What is being asked
Reproduce the top of the data verbatim, through and including the line that contains "The camera went 10 degrees".
────────────────
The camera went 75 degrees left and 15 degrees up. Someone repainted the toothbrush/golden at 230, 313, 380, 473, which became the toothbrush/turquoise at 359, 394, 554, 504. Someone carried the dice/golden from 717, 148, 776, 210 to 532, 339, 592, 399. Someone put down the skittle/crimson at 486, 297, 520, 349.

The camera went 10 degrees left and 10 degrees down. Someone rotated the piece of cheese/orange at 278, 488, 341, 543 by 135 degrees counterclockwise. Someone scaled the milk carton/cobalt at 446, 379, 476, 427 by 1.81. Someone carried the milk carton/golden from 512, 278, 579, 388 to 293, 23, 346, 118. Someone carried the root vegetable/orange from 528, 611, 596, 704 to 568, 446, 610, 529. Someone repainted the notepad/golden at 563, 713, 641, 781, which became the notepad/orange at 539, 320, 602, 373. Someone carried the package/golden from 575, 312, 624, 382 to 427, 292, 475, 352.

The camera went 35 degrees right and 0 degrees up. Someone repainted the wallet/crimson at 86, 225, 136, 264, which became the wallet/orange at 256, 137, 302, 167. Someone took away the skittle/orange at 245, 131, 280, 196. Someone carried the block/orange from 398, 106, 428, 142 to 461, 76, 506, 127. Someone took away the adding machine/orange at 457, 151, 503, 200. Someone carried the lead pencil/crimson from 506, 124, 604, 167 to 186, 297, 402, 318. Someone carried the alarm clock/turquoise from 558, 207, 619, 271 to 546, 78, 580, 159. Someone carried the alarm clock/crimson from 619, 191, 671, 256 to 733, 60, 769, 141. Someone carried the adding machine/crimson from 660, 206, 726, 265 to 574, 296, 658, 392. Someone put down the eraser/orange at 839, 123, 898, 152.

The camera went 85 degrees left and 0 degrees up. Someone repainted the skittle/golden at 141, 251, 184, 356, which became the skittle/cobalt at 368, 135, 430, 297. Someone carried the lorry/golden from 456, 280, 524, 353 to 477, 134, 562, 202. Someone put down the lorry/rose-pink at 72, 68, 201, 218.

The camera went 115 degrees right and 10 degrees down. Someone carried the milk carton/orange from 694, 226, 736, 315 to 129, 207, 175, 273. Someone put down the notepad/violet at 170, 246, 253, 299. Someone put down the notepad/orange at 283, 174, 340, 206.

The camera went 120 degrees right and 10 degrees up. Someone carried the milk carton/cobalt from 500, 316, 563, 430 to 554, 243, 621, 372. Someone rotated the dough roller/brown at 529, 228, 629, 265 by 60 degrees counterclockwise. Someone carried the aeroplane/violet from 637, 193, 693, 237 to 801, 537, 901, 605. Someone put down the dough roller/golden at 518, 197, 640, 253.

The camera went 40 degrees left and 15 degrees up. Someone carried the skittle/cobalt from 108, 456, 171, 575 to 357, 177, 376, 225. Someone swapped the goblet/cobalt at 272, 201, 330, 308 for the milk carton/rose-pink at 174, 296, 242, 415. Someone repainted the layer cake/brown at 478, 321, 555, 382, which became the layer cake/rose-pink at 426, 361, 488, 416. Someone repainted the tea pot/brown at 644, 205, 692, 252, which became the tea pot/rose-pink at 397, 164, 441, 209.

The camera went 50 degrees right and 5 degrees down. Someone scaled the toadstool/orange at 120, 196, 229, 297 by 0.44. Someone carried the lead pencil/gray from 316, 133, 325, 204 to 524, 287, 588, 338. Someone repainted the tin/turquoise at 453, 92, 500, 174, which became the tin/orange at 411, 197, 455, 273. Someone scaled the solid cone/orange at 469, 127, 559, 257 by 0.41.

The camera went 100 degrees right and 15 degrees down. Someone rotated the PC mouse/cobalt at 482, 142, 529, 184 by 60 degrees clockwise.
────────────────
Output for this exercise
The camera went 75 degrees left and 15 degrees up. Someone repainted the toothbrush/golden at 230, 313, 380, 473, which became the toothbrush/turquoise at 359, 394, 554, 504. Someone carried the dice/golden from 717, 148, 776, 210 to 532, 339, 592, 399. Someone put down the skittle/crimson at 486, 297, 520, 349.

The camera went 10 degrees left and 10 degrees down. Someone rotated the piece of cheese/orange at 278, 488, 341, 543 by 135 degrees counterclockwise. Someone scaled the milk carton/cobalt at 446, 379, 476, 427 by 1.81. Someone carried the milk carton/golden from 512, 278, 579, 388 to 293, 23, 346, 118. Someone carried the root vegetable/orange from 528, 611, 596, 704 to 568, 446, 610, 529. Someone repainted the notepad/golden at 563, 713, 641, 781, which became the notepad/orange at 539, 320, 602, 373. Someone carried the package/golden from 575, 312, 624, 382 to 427, 292, 475, 352.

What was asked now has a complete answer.